Exercise details: Retype every line from the top of the entries down to the one with "ORANGE CARROT |", both included, and skip the pictures.

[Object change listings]
********

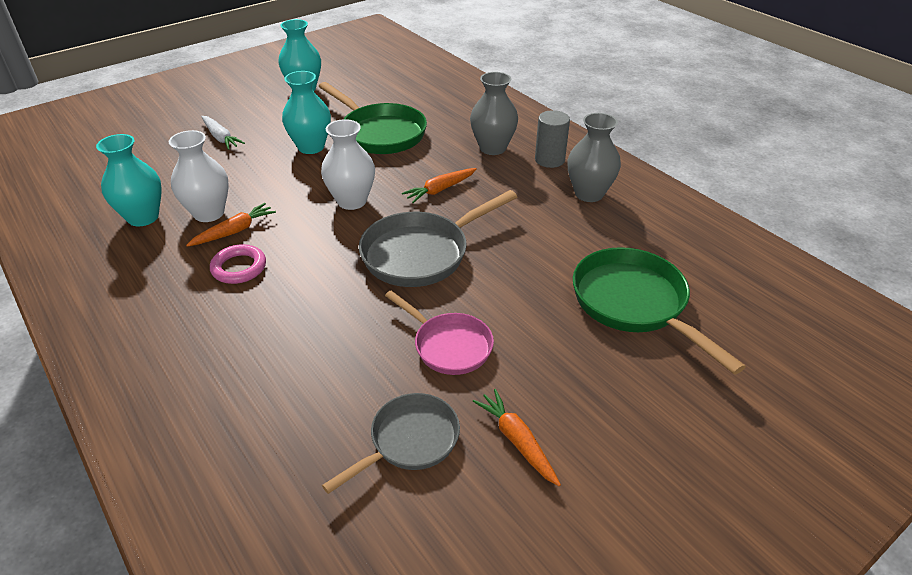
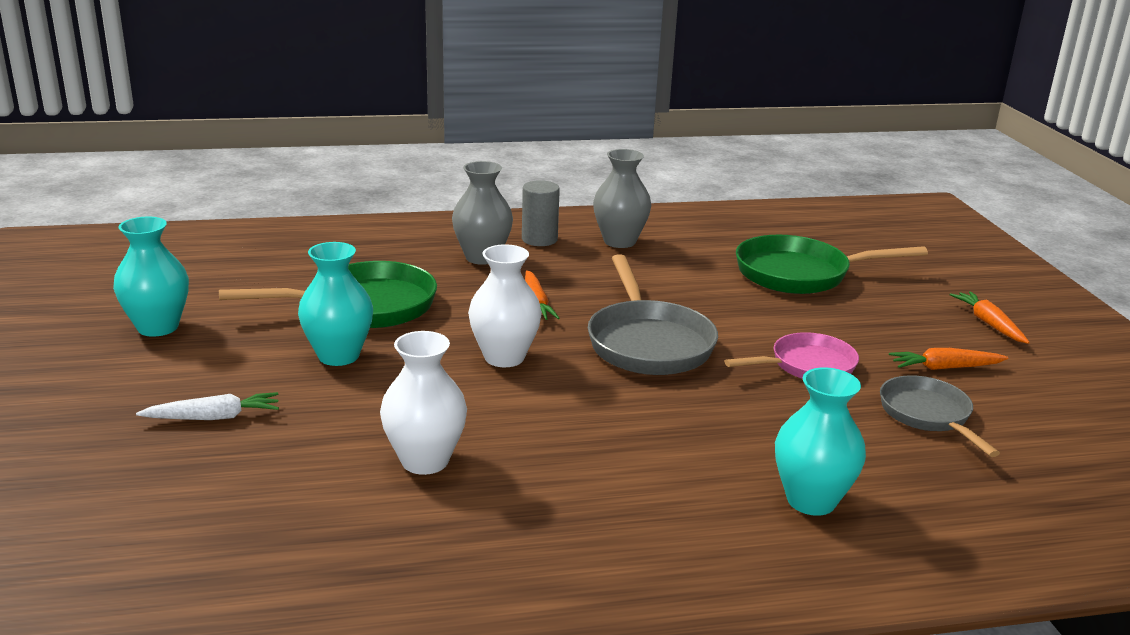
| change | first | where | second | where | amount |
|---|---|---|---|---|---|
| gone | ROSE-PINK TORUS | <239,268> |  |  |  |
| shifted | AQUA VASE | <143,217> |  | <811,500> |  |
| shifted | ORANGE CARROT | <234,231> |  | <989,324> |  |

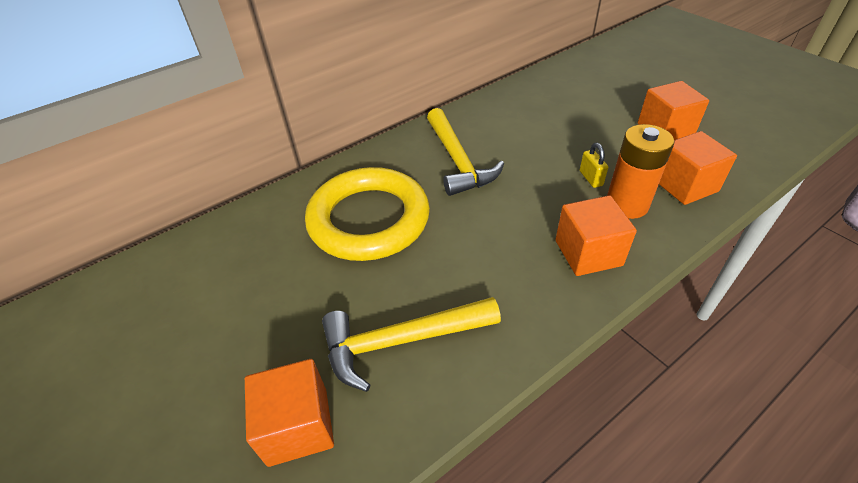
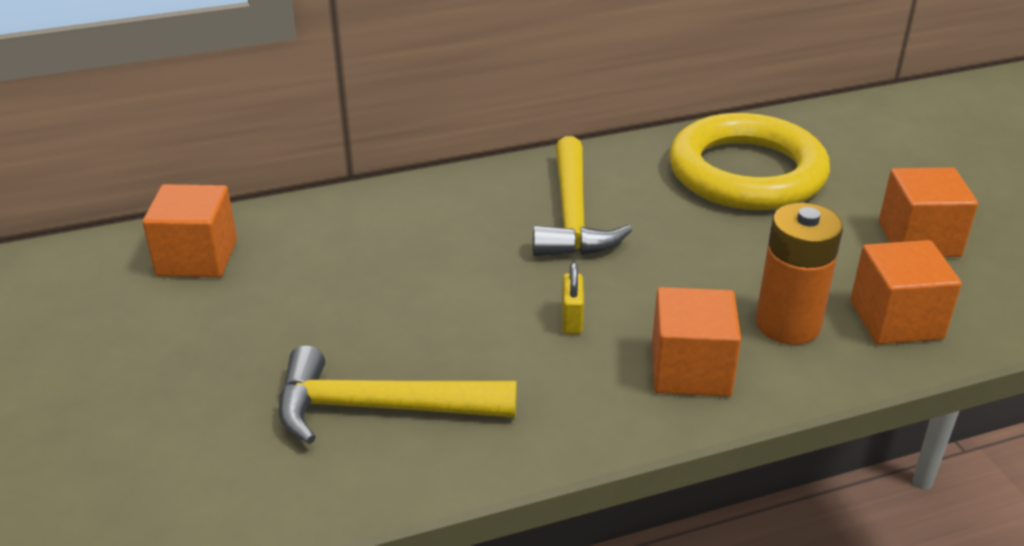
| change | first | where | second | where | amount |
|---|---|---|---|---|---|
| shifted | ORANGE SOLID CUBE | <298,426> |  | <197,258> |  |
| shifted | BRIGHT YELLOW TORUS | <369,219> |  | <746,172> |  |
| shifted | BRIGHT YELLOW PADLOCK | <590,178> |  | <572,319> |  |

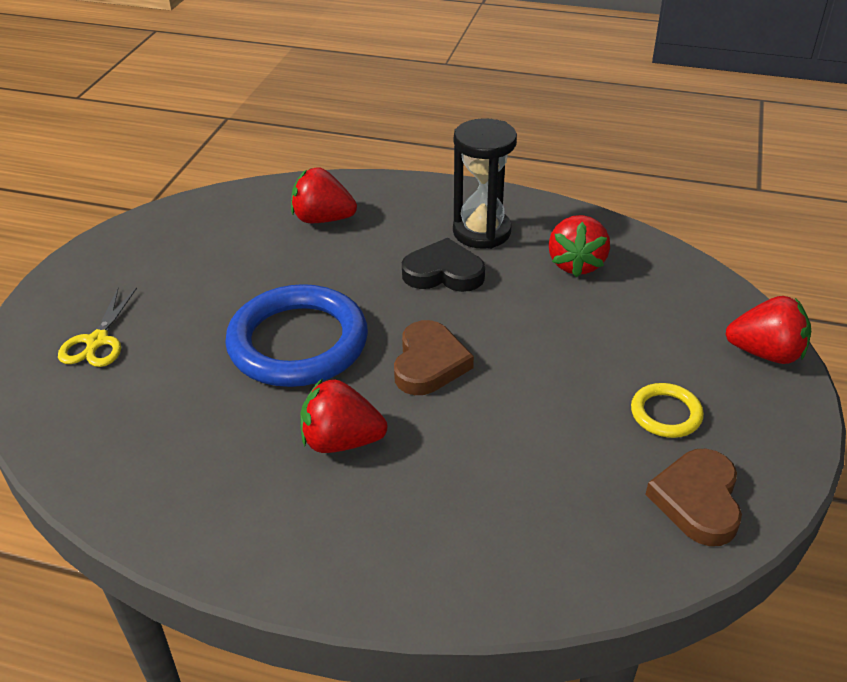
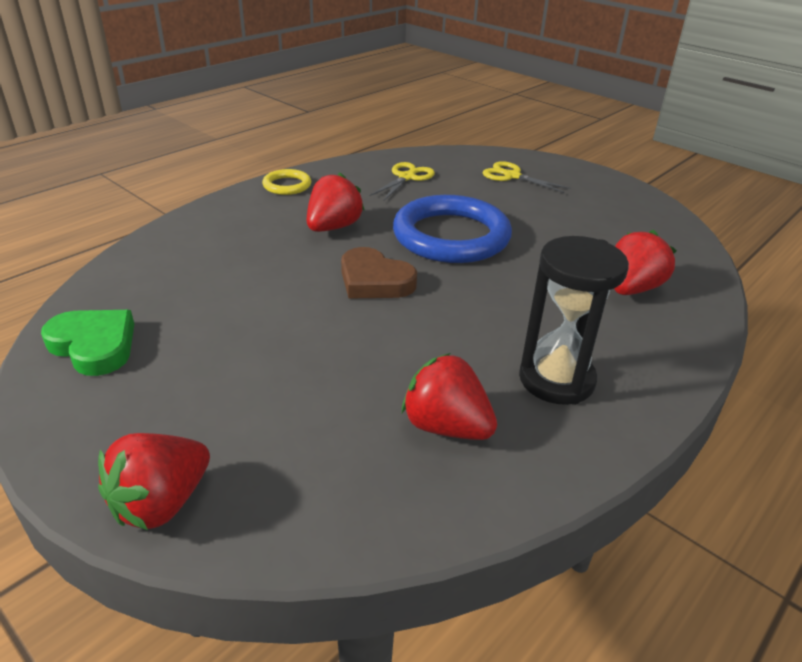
| change | first | where | second | where | amount |
|---|---|---|---|---|---|
| gone | BLACK LOVE HEART | <443,272> |  |  |  |
| new |  |  | BRIGHT YELLOW SCISSORS | <406,177> |  |
| shifted | BRIGHT YELLOW TORUS | <666,414> |  | <287,185> |  |
| repainted | BROWN LOVE HEART | <697,500> | GREEN LOVE HEART | <94,345> |  |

********

Response area:
| change | first | where | second | where | amount |
|---|---|---|---|---|---|
| gone | ROSE-PINK TORUS | <239,268> |  |  |  |
| shifted | AQUA VASE | <143,217> |  | <811,500> |  |
| shifted | ORANGE CARROT | <234,231> |  | <989,324> |  |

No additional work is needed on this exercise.